───── The data

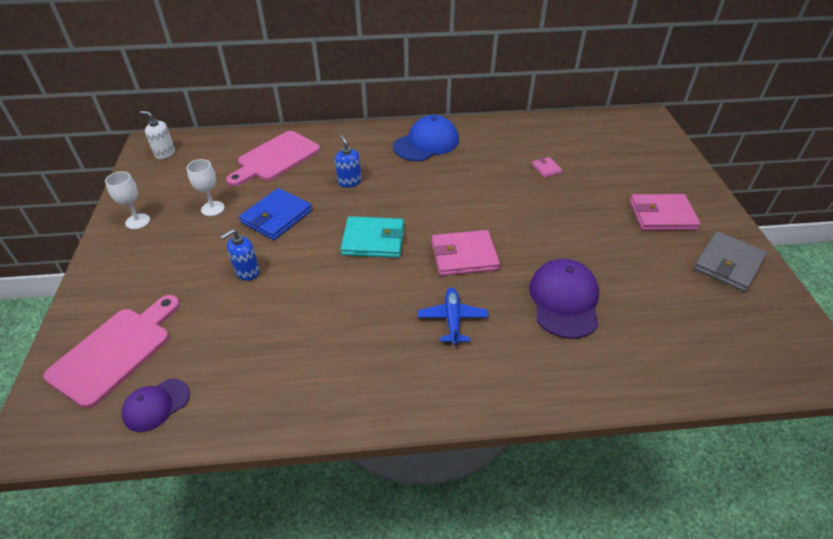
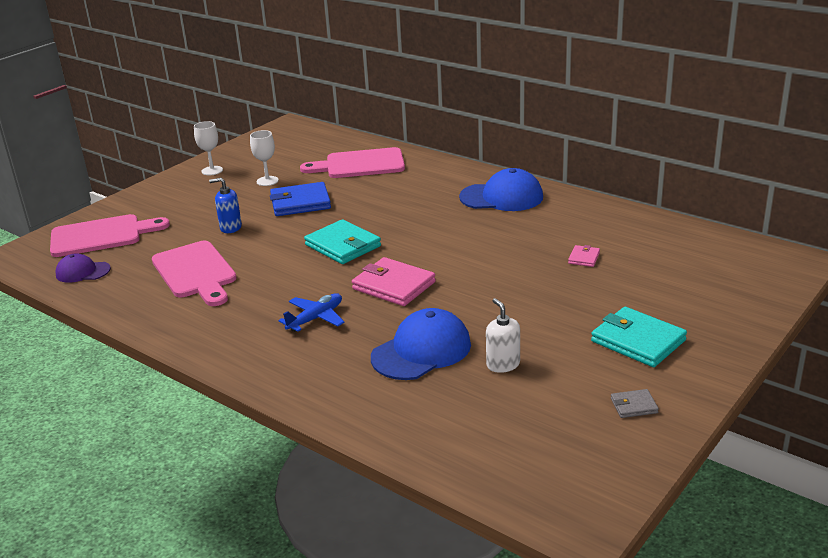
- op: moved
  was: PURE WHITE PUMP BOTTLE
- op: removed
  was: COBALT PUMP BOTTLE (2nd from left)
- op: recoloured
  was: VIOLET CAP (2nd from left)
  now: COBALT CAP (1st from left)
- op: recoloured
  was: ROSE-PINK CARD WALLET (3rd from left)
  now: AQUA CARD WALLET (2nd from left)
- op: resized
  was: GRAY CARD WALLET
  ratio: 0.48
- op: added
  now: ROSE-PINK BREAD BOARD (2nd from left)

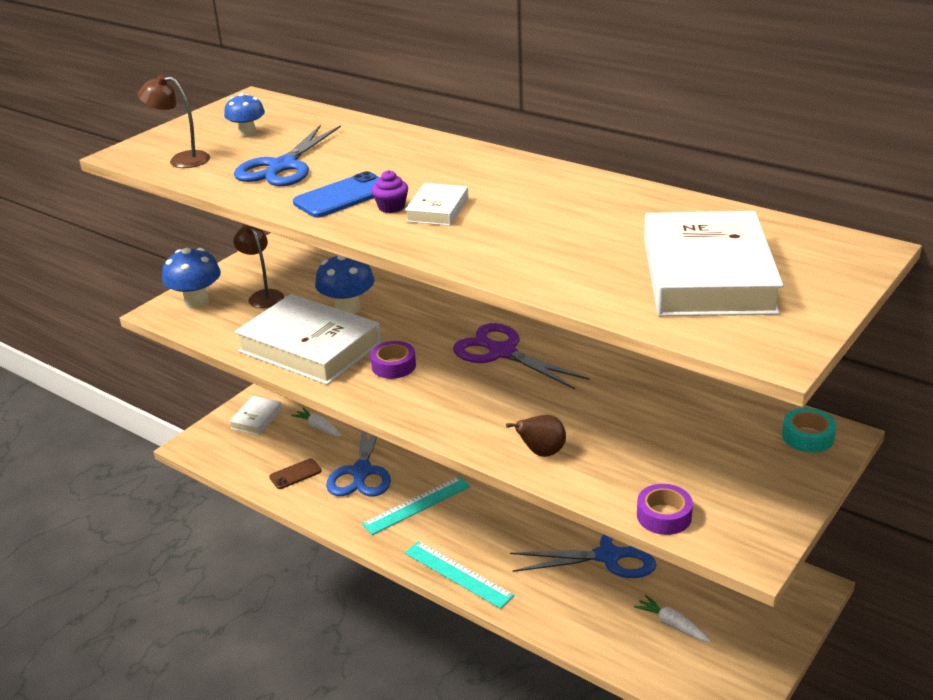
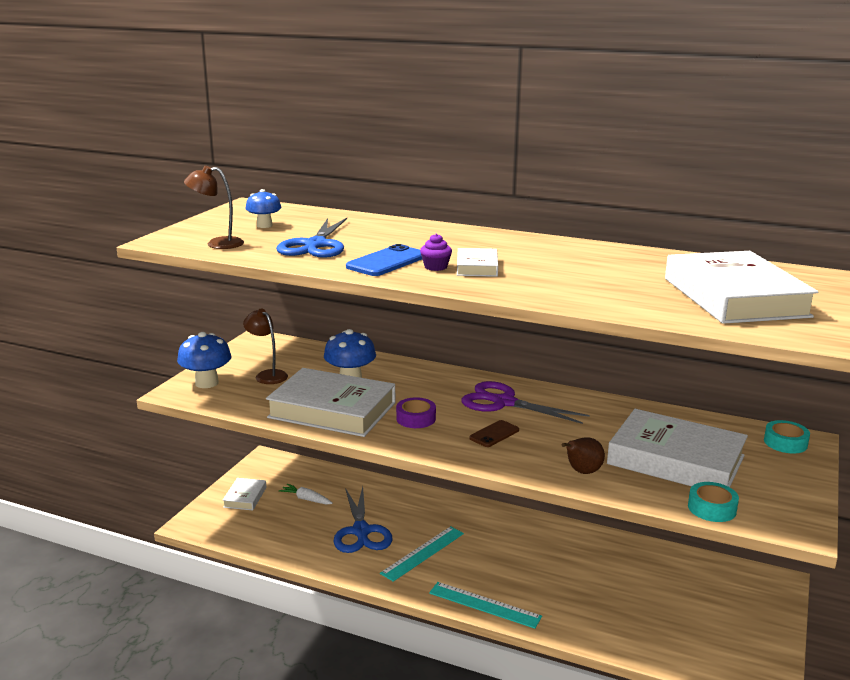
- op: moved
  was: DARK BROWN MOBILE PHONE
- op: removed
  was: COBALT SCISSORS (3rd from left)
- op: removed
  was: PURE WHITE TOY CARROT (2nd from left)
- op: recoloured
  was: VIOLET TAPE (2nd from left)
  now: AQUA TAPE (1st from left)
- op: added
  now: PURE WHITE HARDCOVER (4th from left)

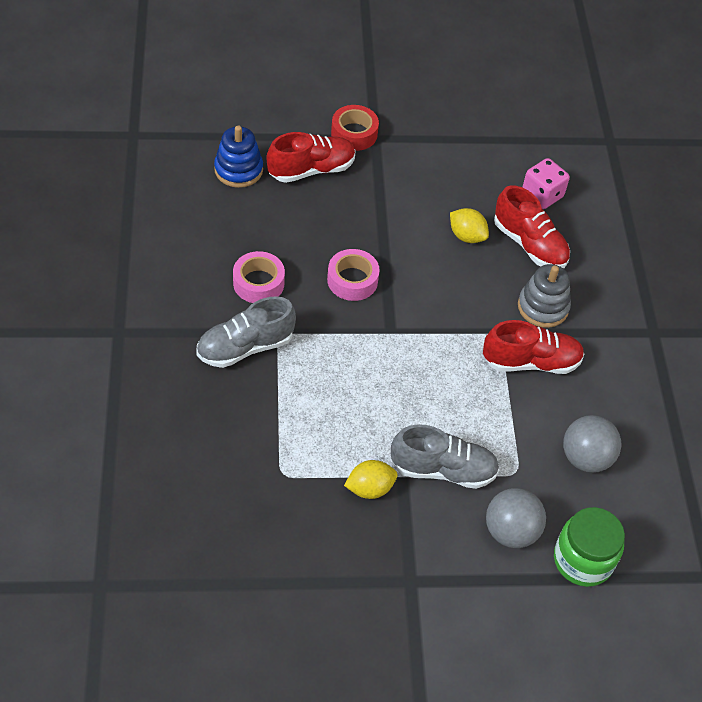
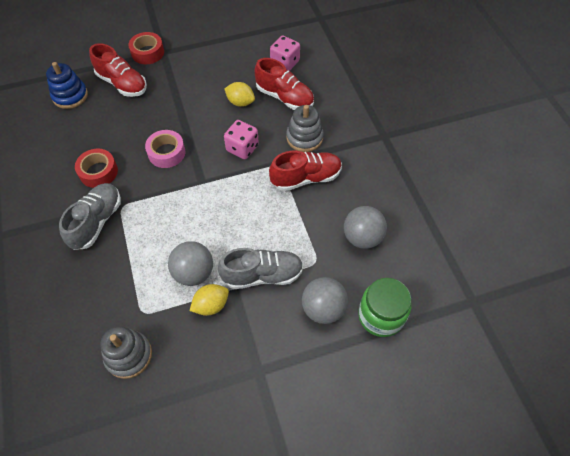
- op: turned
  was: GRAY SHOE (1st from left)
  clockwise: 150
- op: recoloured
  was: ROSE-PINK TAPE (1st from left)
  now: RED TAPE (1st from left)
- op: turned
  was: RED SHOE (1st from left)
  clockwise: 75
- op: added
  now: GRAY STACKING RINGS (1st from left)
- op: added
  now: GRAY SPHERE (1st from left)
- op: added
  now: ROSE-PINK GAME DIE (1st from left)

──────────

*Brief*. Wherever the string "PUMP" appears in the entries above, return the line it appears on.

*Solution below*.
  was: PURE WHITE PUMP BOTTLE
  was: COBALT PUMP BOTTLE (2nd from left)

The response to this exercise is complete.